#### Exercise instructions
Beginning with the line that contains "- new: rosy teaspoon (337,460)", extract each line through the end of the listing below, with no additions or omissions.

#### Excerpted records
★ ★ ★ ★ ★ ★ ★
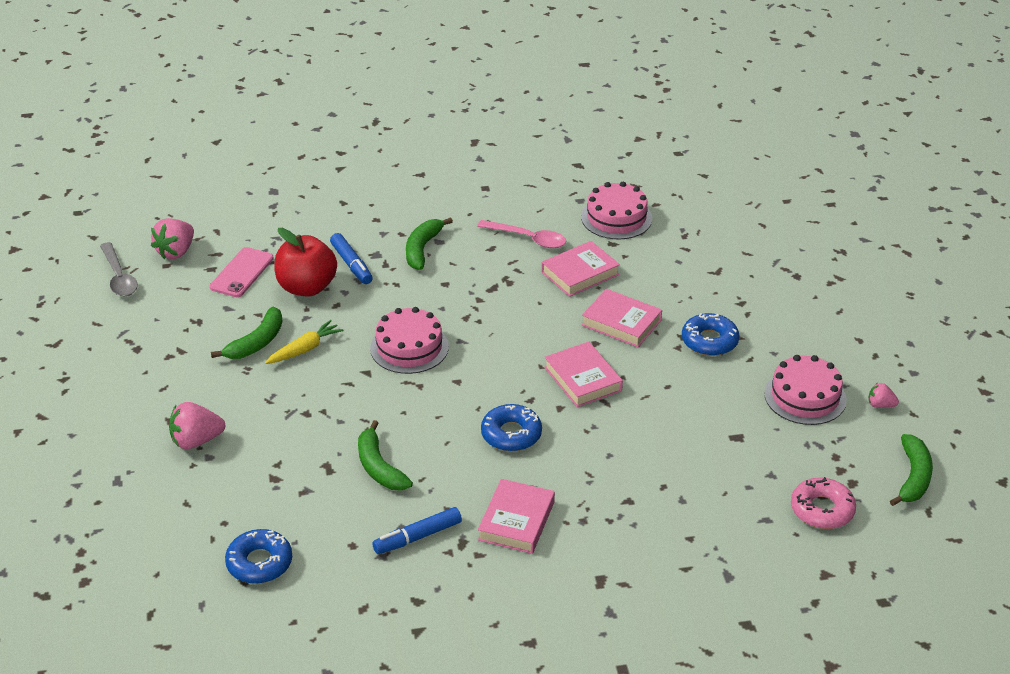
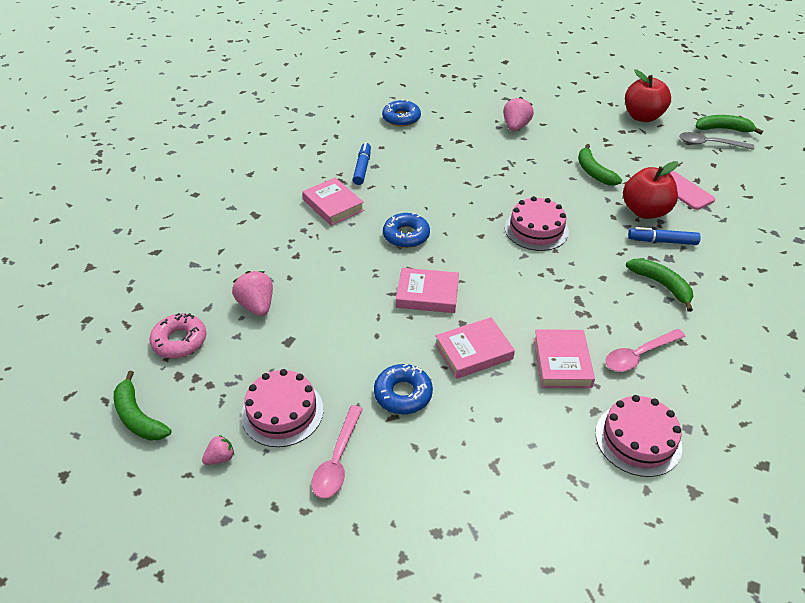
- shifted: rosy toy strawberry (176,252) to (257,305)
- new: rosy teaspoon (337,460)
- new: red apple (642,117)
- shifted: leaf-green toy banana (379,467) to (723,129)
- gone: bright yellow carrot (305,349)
★ ★ ★ ★ ★ ★ ★
#### Response to the exercise
- new: rosy teaspoon (337,460)
- new: red apple (642,117)
- shifted: leaf-green toy banana (379,467) to (723,129)
- gone: bright yellow carrot (305,349)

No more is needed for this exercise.